DATA FOR REVIEW
----------------------------------------
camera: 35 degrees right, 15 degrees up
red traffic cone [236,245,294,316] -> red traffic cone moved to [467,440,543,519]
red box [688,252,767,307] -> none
----------------------------------------
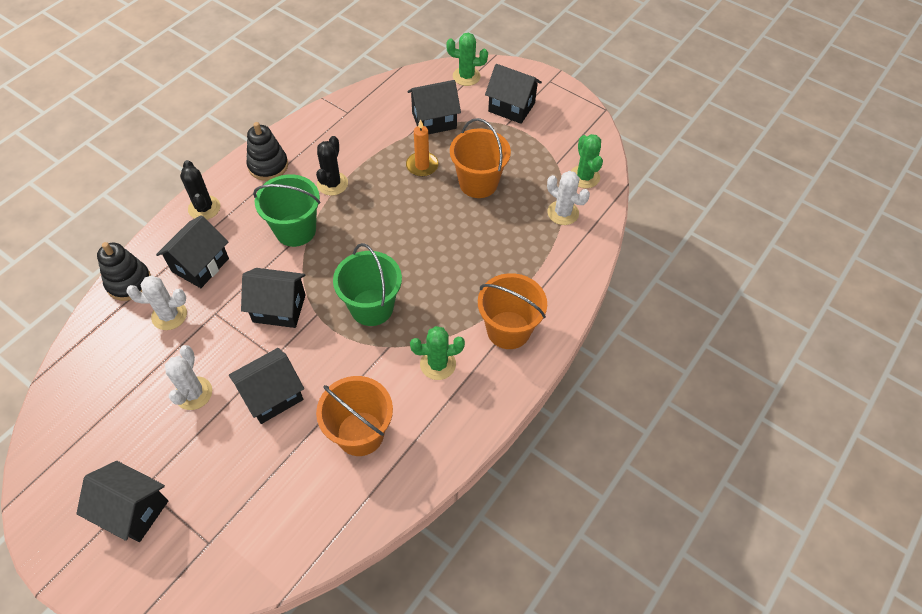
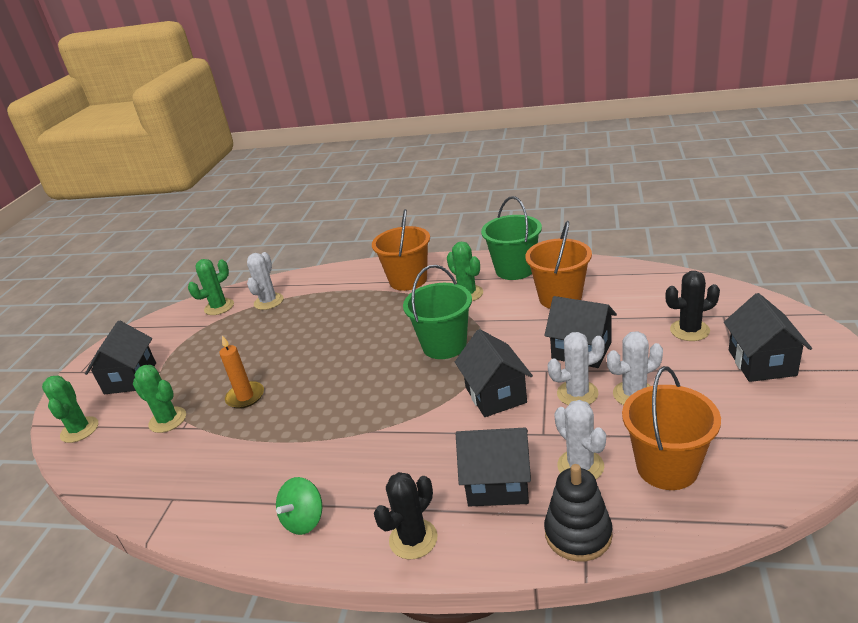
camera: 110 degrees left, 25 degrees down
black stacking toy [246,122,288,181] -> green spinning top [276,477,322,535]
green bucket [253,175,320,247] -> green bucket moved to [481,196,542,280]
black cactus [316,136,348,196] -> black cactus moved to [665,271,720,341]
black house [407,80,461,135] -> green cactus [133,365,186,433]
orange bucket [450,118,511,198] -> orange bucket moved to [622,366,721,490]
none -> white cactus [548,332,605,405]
----------------------------------------
WORK INSTRUCTIONS
In the listing above, locate the line with "camera: 110 degrees left, 25 degrees down" and the line with "orange bucket [450,118,511,198]", then extract exactly those lines and every line between them, and nothing more.

OUTPUT OF THE TASK
camera: 110 degrees left, 25 degrees down
black stacking toy [246,122,288,181] -> green spinning top [276,477,322,535]
green bucket [253,175,320,247] -> green bucket moved to [481,196,542,280]
black cactus [316,136,348,196] -> black cactus moved to [665,271,720,341]
black house [407,80,461,135] -> green cactus [133,365,186,433]
orange bucket [450,118,511,198] -> orange bucket moved to [622,366,721,490]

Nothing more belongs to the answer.